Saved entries
* * *
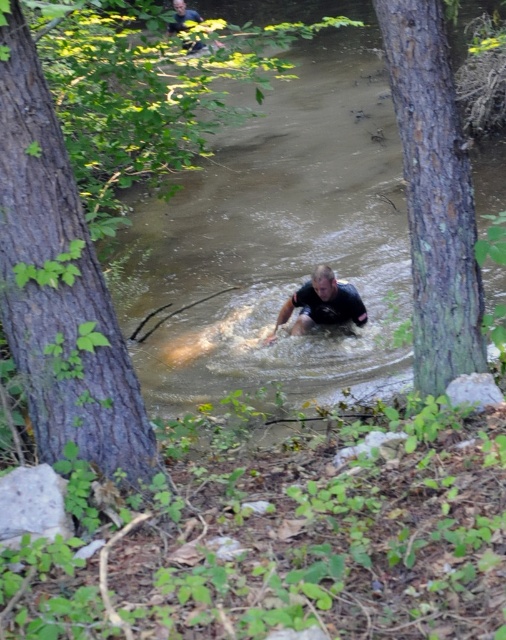
Question: Which of the following is the closest to the observer?

Choices:
 (A) (437, 172)
 (B) (3, 237)

Answer: (B)

Question: Can you confirm if brown rough tree trunk at center-left is positioned above green rough bark tree at center?

Choices:
 (A) no
 (B) yes

Answer: (A)

Question: Is brown rough tree trunk at center-left closer to camera compared to black matte shirt at center?

Choices:
 (A) yes
 (B) no

Answer: (A)

Question: Which of these objects is positioned closest to the brown rough tree trunk at center-left?

Choices:
 (A) green rough bark tree at center
 (B) black matte shirt at center

Answer: (A)

Question: From the image, what is the correct spatial relationship of brown rough tree trunk at center-left in relation to green rough bark tree at center?

Choices:
 (A) right
 (B) left

Answer: (B)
* * *
■ What this task involves
Please copy every one of the records above again word for word, without the picture line.

■ Worked solution
Question: Which of the following is the closest to the observer?

Choices:
 (A) (437, 172)
 (B) (3, 237)

Answer: (B)

Question: Can you confirm if brown rough tree trunk at center-left is positioned above green rough bark tree at center?

Choices:
 (A) no
 (B) yes

Answer: (A)

Question: Is brown rough tree trunk at center-left closer to camera compared to black matte shirt at center?

Choices:
 (A) yes
 (B) no

Answer: (A)

Question: Which of these objects is positioned closest to the brown rough tree trunk at center-left?

Choices:
 (A) green rough bark tree at center
 (B) black matte shirt at center

Answer: (A)

Question: From the image, what is the correct spatial relationship of brown rough tree trunk at center-left in relation to green rough bark tree at center?

Choices:
 (A) right
 (B) left

Answer: (B)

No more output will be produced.